[About this exercise] From the entries below, output the line with "R5: 1.2k (EN_N, PWM) -> 1.2k (+3V3, EN_N)" and each following line up to and including the line with "C12: 2.2nF (GND, N3) -> 150pF (GND, N3)", exactly as written.

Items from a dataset
=== Begin Enclosure ===

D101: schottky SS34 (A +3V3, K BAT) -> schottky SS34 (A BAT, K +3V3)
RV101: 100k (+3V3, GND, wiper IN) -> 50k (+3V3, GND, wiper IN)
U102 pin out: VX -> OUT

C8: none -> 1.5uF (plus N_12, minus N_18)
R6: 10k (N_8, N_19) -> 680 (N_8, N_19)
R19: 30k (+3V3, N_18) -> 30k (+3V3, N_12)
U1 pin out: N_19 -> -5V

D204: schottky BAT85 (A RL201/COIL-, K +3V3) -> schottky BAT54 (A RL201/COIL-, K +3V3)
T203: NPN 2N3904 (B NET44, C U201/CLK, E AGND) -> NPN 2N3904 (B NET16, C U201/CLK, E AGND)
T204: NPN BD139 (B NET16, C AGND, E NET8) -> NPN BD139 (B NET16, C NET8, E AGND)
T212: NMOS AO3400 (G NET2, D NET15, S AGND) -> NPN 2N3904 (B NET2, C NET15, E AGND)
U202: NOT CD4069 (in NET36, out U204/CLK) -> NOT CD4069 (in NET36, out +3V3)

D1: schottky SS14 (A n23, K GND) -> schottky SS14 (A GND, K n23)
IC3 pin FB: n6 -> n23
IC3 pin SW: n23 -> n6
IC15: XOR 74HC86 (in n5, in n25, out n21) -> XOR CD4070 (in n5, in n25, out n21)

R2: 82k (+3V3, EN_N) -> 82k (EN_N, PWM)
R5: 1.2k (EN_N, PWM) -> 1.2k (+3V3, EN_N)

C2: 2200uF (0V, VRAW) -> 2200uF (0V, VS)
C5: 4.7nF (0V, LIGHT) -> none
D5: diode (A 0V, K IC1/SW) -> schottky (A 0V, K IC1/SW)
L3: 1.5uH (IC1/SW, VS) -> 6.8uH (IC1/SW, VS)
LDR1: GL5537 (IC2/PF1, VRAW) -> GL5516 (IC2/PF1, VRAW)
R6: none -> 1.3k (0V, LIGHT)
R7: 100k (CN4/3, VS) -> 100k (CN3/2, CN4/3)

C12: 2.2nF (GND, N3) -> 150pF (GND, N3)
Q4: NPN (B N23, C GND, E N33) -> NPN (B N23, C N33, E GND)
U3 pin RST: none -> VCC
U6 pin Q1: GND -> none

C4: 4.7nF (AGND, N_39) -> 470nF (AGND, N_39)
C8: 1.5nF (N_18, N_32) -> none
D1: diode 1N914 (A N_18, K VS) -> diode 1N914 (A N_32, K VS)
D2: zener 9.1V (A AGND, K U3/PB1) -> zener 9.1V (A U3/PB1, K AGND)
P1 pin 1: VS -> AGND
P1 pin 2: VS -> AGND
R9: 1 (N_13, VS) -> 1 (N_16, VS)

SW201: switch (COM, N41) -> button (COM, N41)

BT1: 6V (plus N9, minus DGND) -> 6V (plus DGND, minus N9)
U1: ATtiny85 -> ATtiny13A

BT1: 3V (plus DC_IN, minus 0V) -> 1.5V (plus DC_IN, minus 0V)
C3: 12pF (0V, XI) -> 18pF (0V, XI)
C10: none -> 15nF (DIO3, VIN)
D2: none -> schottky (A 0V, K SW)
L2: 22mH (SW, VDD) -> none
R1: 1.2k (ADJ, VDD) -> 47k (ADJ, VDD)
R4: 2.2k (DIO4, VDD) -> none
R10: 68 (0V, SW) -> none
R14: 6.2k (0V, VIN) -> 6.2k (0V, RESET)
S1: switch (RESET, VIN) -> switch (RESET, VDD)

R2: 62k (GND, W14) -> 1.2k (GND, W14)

=== End Enclosure ===

[Problem solution]
R5: 1.2k (EN_N, PWM) -> 1.2k (+3V3, EN_N)

C2: 2200uF (0V, VRAW) -> 2200uF (0V, VS)
C5: 4.7nF (0V, LIGHT) -> none
D5: diode (A 0V, K IC1/SW) -> schottky (A 0V, K IC1/SW)
L3: 1.5uH (IC1/SW, VS) -> 6.8uH (IC1/SW, VS)
LDR1: GL5537 (IC2/PF1, VRAW) -> GL5516 (IC2/PF1, VRAW)
R6: none -> 1.3k (0V, LIGHT)
R7: 100k (CN4/3, VS) -> 100k (CN3/2, CN4/3)

C12: 2.2nF (GND, N3) -> 150pF (GND, N3)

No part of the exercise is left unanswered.